▶ RECORDED INFORMATION
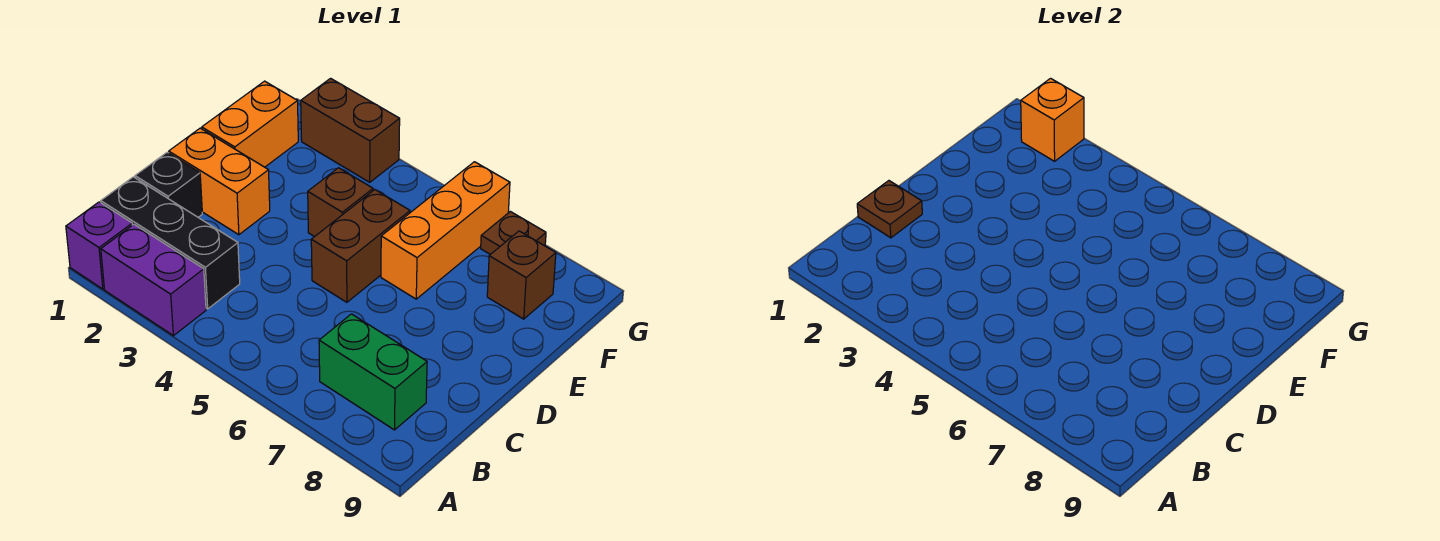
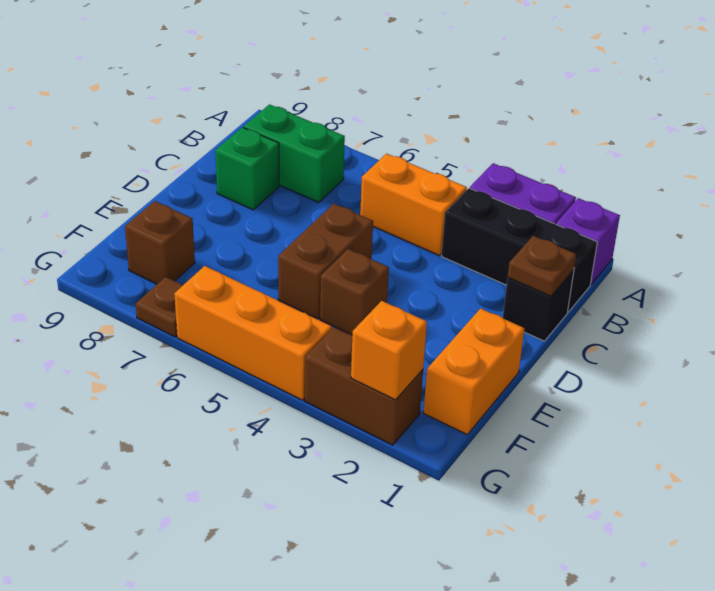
none -> green brick C8 level 1
orange brick D1:D2 level 1 -> orange brick B4:B5 level 1
orange brick E6:G6 level 1 -> orange brick G4:G6 level 1

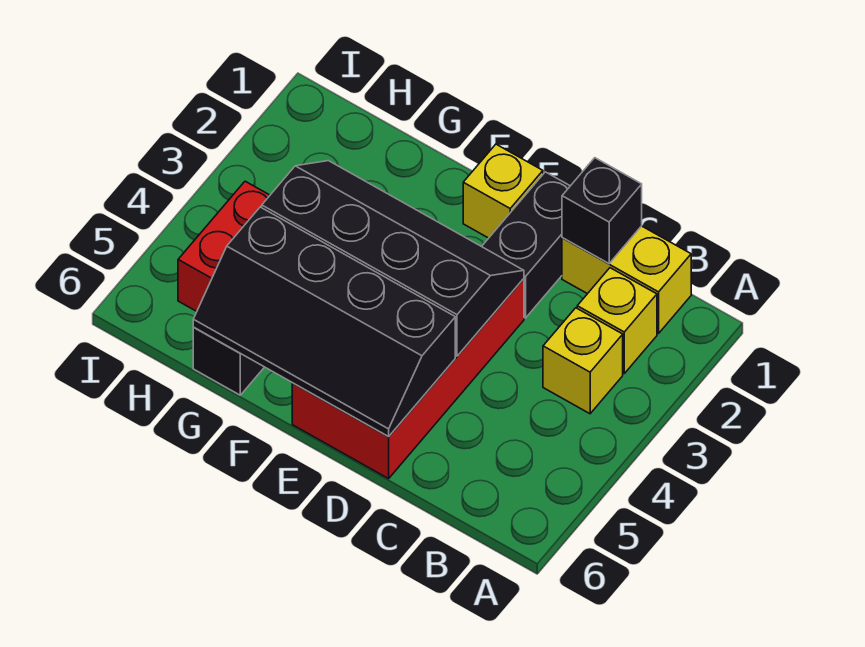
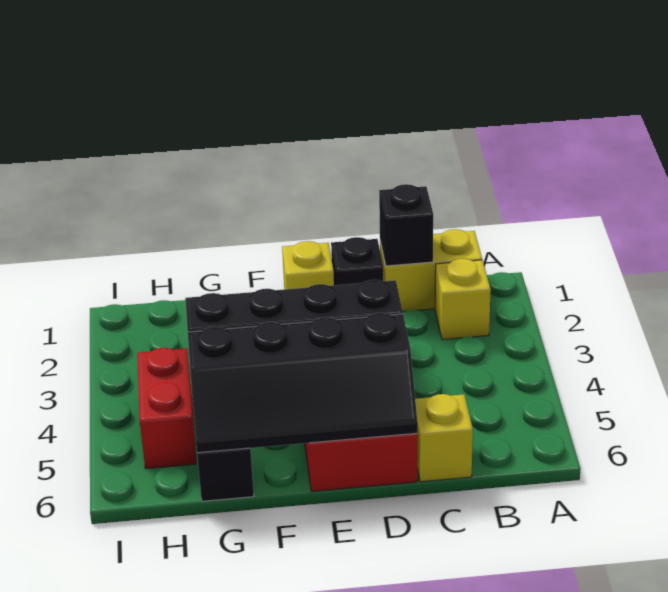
yellow brick B3 level 1 -> yellow brick C6 level 1
black brick D1:D2 level 1 -> black brick D1 level 1

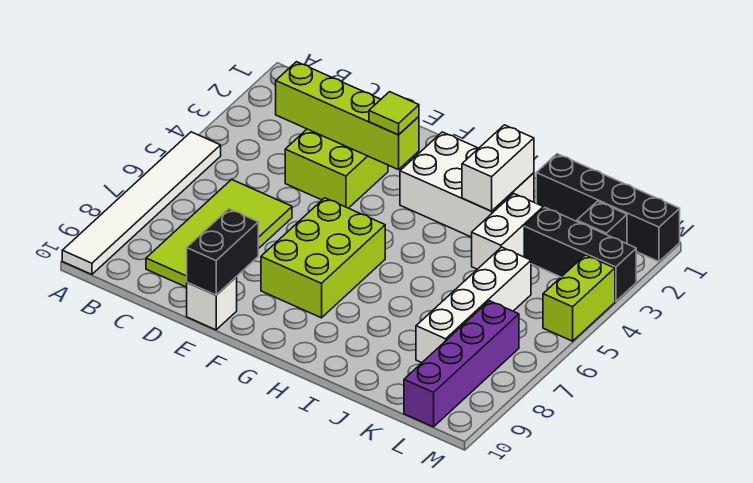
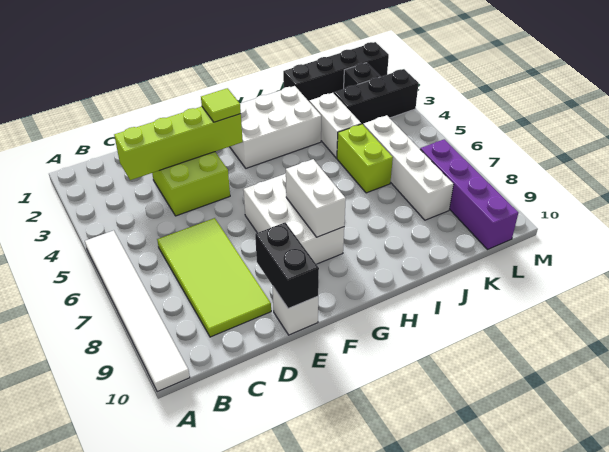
lime brick F6:G8 level 1 -> white brick F6:G8 level 1
white brick I2:I3 level 2 -> white brick G7:G8 level 2
lime brick M4:M5 level 1 -> lime brick J5:J6 level 1

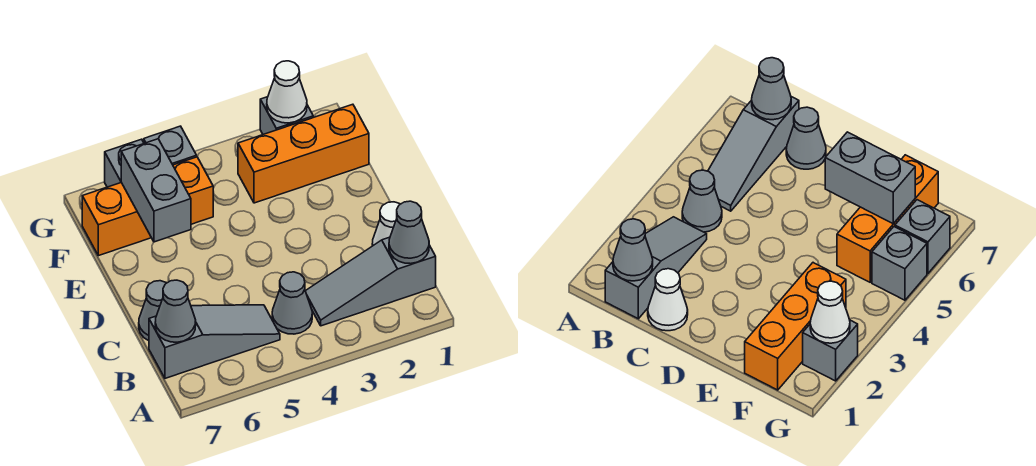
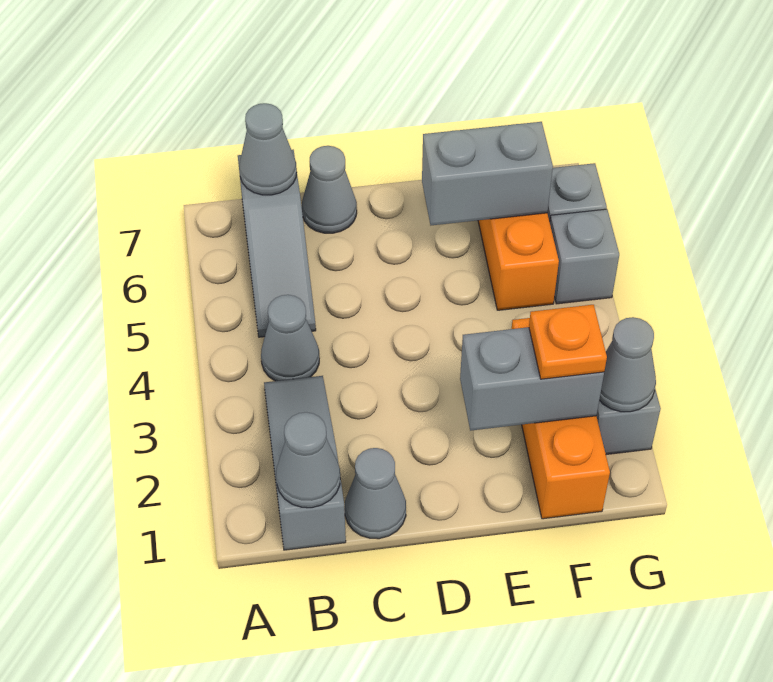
white cone C1 level 1 -> grey cone C1 level 1
none -> grey brick E2:F2 level 2
none -> orange plate F2 level 3
white cone G2 level 2 -> grey cone G2 level 2

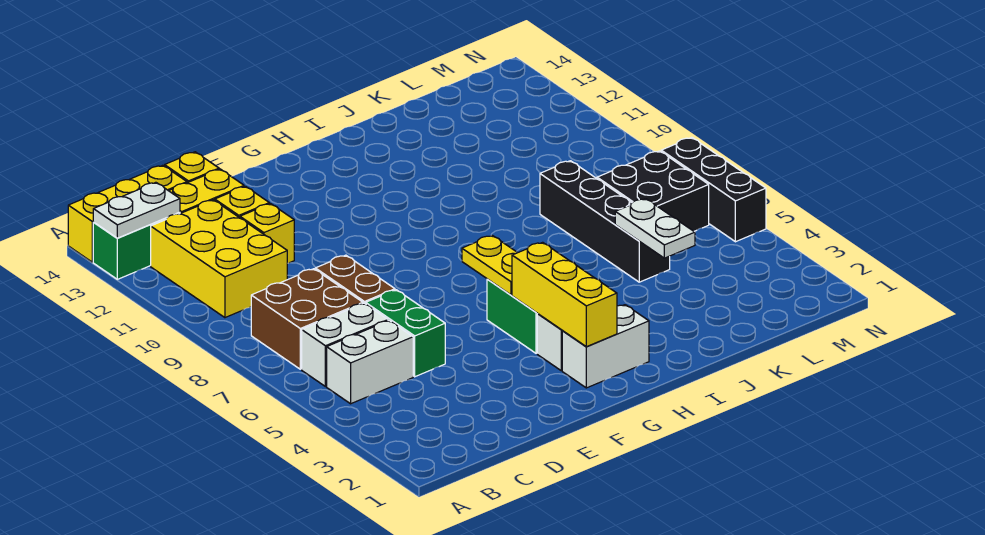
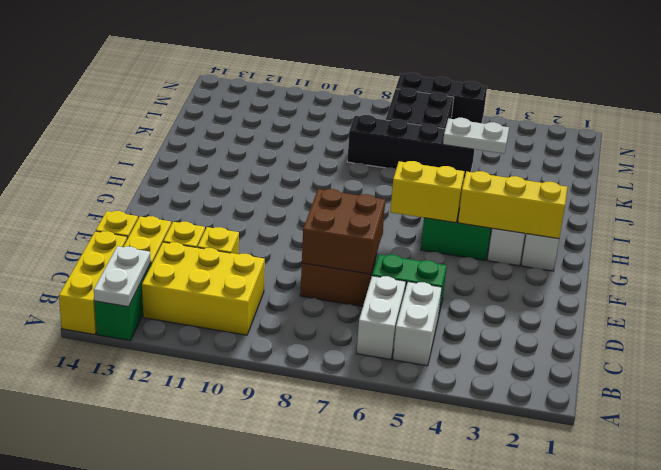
brown brick B7:C8 level 1 -> brown brick D7:E8 level 2
yellow plate G5:G6 level 2 -> yellow brick G5:G6 level 2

▶ EXERCISE PROMPT
Only the lines from the one with "yellow brick B3" through the last line of the records above are wanted, copied exactly and with pictures omitted.

▶ ANSWER BELOW
yellow brick B3 level 1 -> yellow brick C6 level 1
black brick D1:D2 level 1 -> black brick D1 level 1

lime brick F6:G8 level 1 -> white brick F6:G8 level 1
white brick I2:I3 level 2 -> white brick G7:G8 level 2
lime brick M4:M5 level 1 -> lime brick J5:J6 level 1

white cone C1 level 1 -> grey cone C1 level 1
none -> grey brick E2:F2 level 2
none -> orange plate F2 level 3
white cone G2 level 2 -> grey cone G2 level 2

brown brick B7:C8 level 1 -> brown brick D7:E8 level 2
yellow plate G5:G6 level 2 -> yellow brick G5:G6 level 2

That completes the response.